:: Task description ::
Copy out, word for word, the lines between the one holding "yellow diamond: moved 19 px up" and the one holding "pink triangle: rotated 12 degrees clockwise", with both of those lines included.

:: Supplied data ::
----------------------------------------

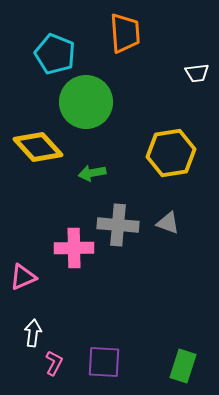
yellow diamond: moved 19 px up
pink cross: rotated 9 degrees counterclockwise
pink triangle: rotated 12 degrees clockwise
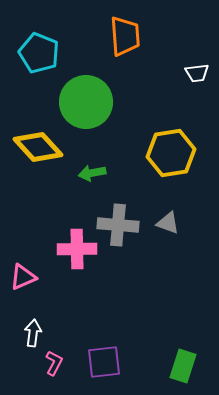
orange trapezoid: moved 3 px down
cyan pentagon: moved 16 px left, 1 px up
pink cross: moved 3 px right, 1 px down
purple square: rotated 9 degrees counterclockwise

----------------------------------------

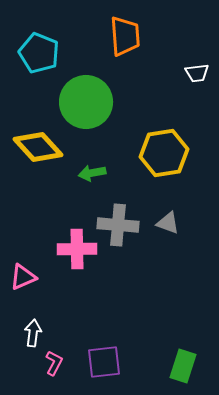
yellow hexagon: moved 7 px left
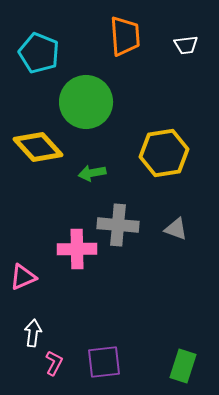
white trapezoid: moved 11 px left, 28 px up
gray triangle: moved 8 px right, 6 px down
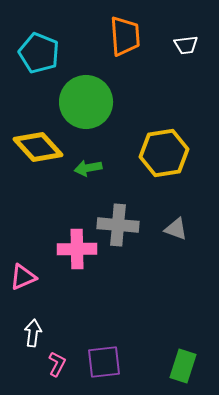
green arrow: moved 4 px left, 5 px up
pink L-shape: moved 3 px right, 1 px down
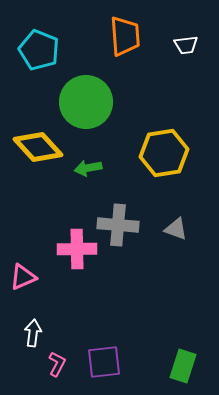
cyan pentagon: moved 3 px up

----------------------------------------

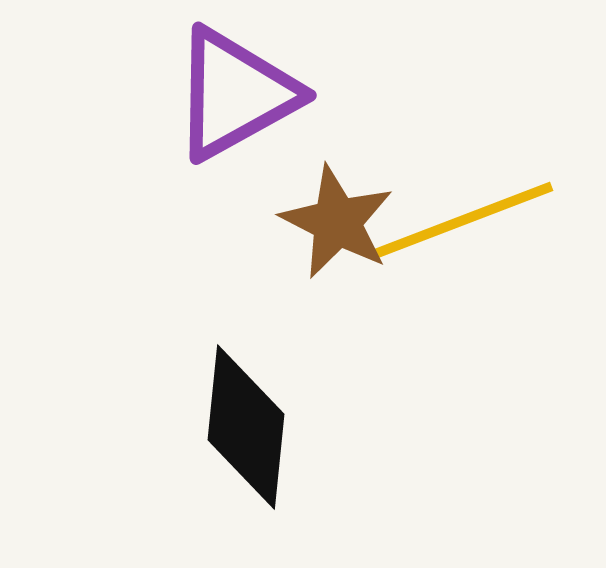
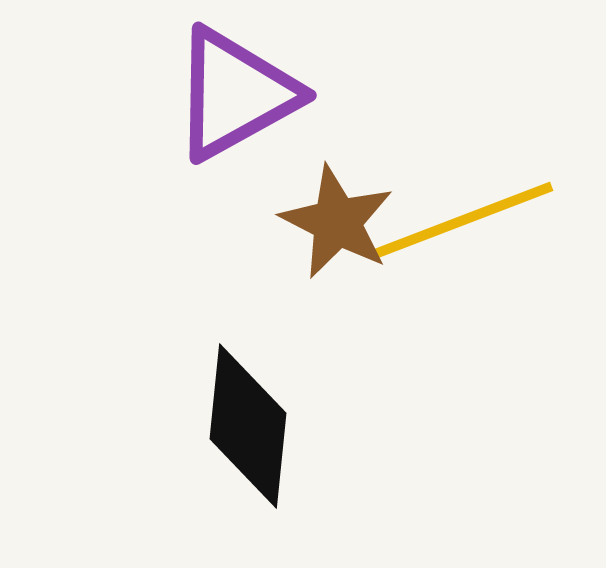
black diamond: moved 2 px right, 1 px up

----------------------------------------

:: Written answer ::
yellow diamond: moved 19 px up
pink cross: rotated 9 degrees counterclockwise
pink triangle: rotated 12 degrees clockwise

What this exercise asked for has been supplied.